EXERCISE REQUIREMENTS: Count the lines in the entries below that contain the string "width" and reply with the number alone.

SUPPLIED MATERIAL:
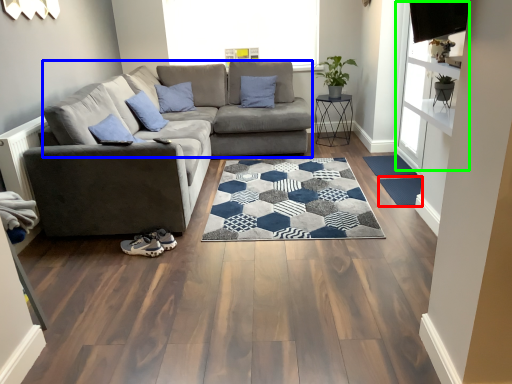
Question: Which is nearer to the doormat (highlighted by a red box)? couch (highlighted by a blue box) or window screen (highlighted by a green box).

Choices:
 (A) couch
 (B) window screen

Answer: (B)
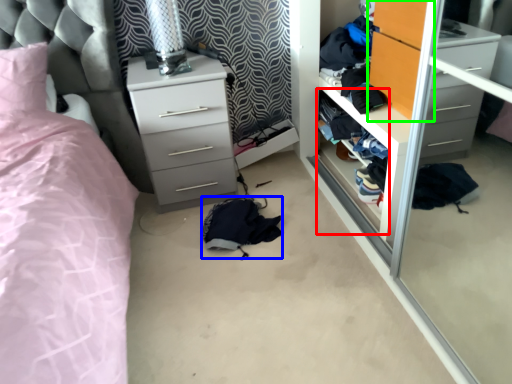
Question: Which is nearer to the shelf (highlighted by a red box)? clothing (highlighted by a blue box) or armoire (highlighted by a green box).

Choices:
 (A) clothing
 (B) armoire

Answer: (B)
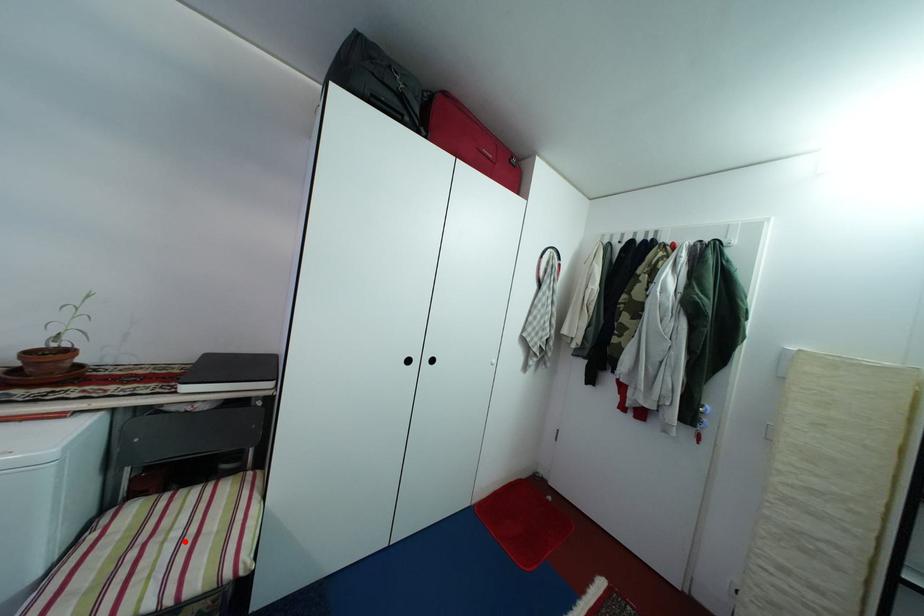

==

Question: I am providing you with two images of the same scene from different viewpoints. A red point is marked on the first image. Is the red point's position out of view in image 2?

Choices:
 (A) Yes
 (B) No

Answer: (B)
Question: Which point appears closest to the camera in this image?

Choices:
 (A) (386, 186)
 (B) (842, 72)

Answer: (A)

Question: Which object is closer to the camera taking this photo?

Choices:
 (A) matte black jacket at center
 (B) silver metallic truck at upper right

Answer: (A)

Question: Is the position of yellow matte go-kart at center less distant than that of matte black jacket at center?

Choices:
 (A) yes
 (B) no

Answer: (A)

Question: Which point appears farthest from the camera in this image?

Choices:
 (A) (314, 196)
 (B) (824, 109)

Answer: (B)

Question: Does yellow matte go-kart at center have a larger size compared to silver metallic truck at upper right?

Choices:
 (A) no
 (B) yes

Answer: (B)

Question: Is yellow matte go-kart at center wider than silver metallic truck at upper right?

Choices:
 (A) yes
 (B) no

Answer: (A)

==

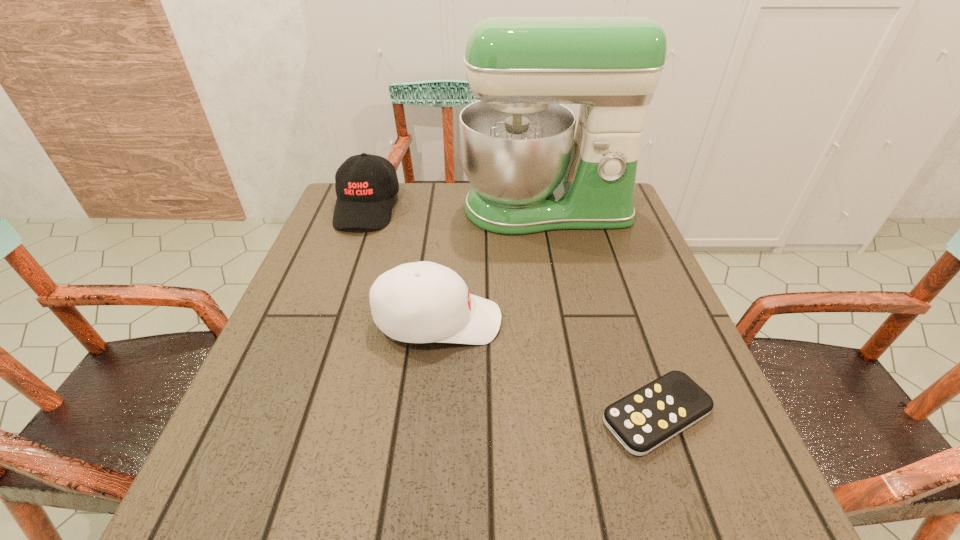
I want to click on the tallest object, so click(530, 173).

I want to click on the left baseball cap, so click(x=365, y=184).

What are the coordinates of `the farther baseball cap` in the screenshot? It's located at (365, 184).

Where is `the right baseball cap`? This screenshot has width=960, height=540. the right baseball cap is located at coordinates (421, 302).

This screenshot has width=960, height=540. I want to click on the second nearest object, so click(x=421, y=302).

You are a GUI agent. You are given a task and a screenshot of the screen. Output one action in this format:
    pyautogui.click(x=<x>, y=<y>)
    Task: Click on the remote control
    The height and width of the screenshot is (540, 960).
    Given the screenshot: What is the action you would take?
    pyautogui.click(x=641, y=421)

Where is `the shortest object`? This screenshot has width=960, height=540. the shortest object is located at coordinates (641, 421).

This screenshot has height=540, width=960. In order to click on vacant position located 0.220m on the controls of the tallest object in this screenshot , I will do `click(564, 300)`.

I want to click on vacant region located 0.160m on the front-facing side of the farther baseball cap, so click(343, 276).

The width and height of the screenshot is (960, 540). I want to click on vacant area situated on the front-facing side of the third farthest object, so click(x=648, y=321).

RESULT OF THIS TASK: 6